TASK BRIEF >>
From the first line to the last, print the material exactly, skipping the pictures.

SUPPLIED DATA >>
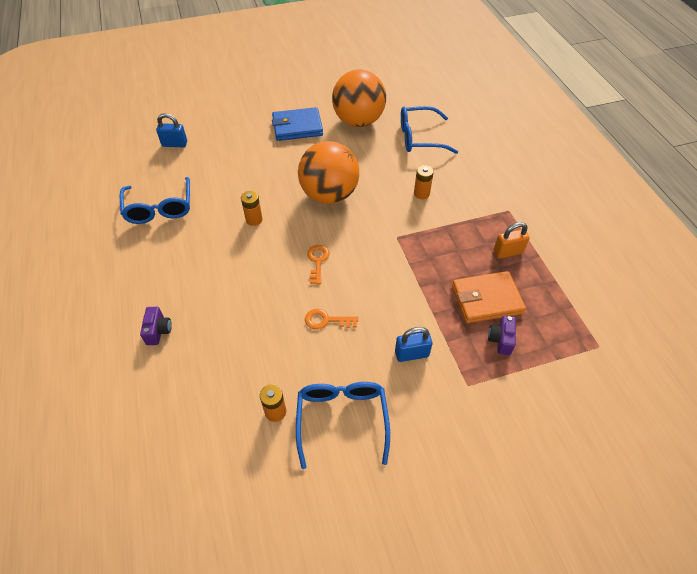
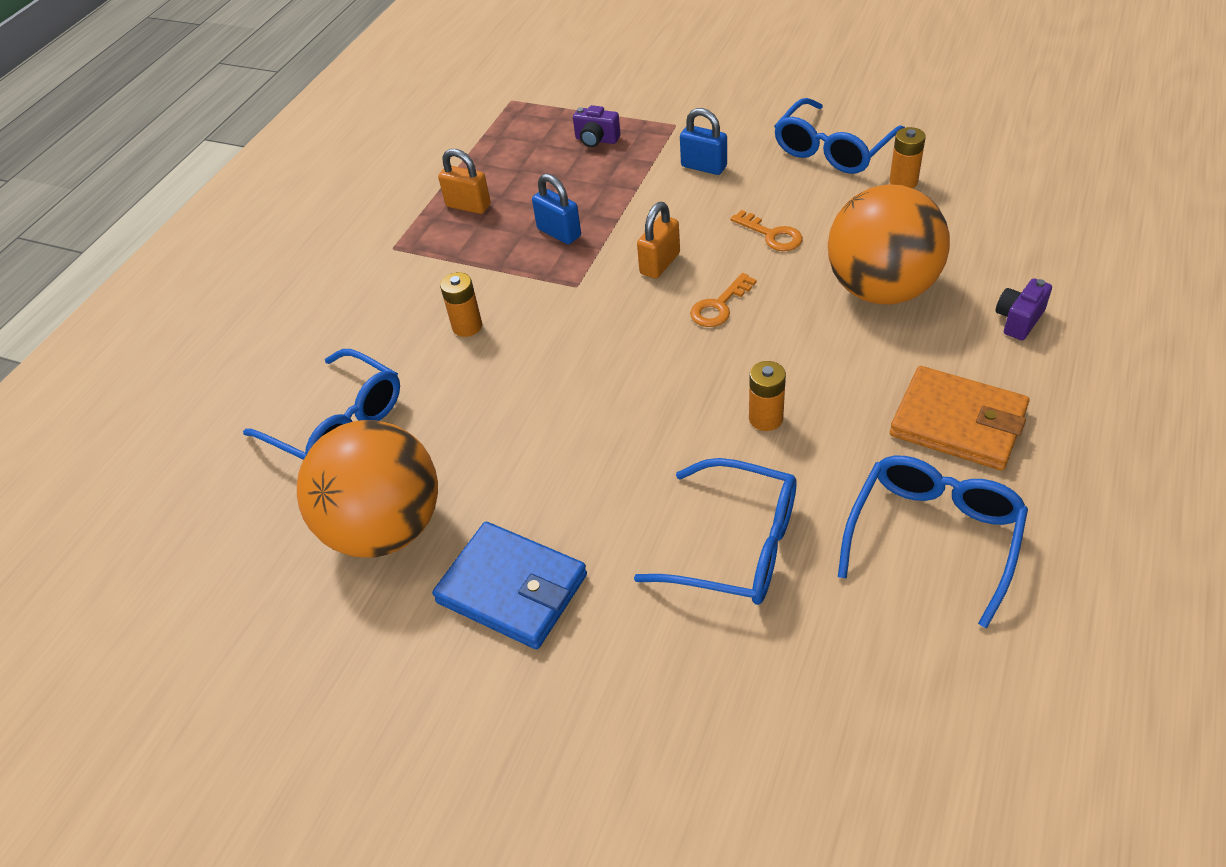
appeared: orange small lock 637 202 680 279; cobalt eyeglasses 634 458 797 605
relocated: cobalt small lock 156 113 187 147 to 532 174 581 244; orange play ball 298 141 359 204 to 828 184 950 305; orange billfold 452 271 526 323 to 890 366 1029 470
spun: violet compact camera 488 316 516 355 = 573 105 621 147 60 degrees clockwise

RESULT FOR THIS TASK >>
appeared: orange small lock 637 202 680 279; cobalt eyeglasses 634 458 797 605
relocated: cobalt small lock 156 113 187 147 to 532 174 581 244; orange play ball 298 141 359 204 to 828 184 950 305; orange billfold 452 271 526 323 to 890 366 1029 470
spun: violet compact camera 488 316 516 355 = 573 105 621 147 60 degrees clockwise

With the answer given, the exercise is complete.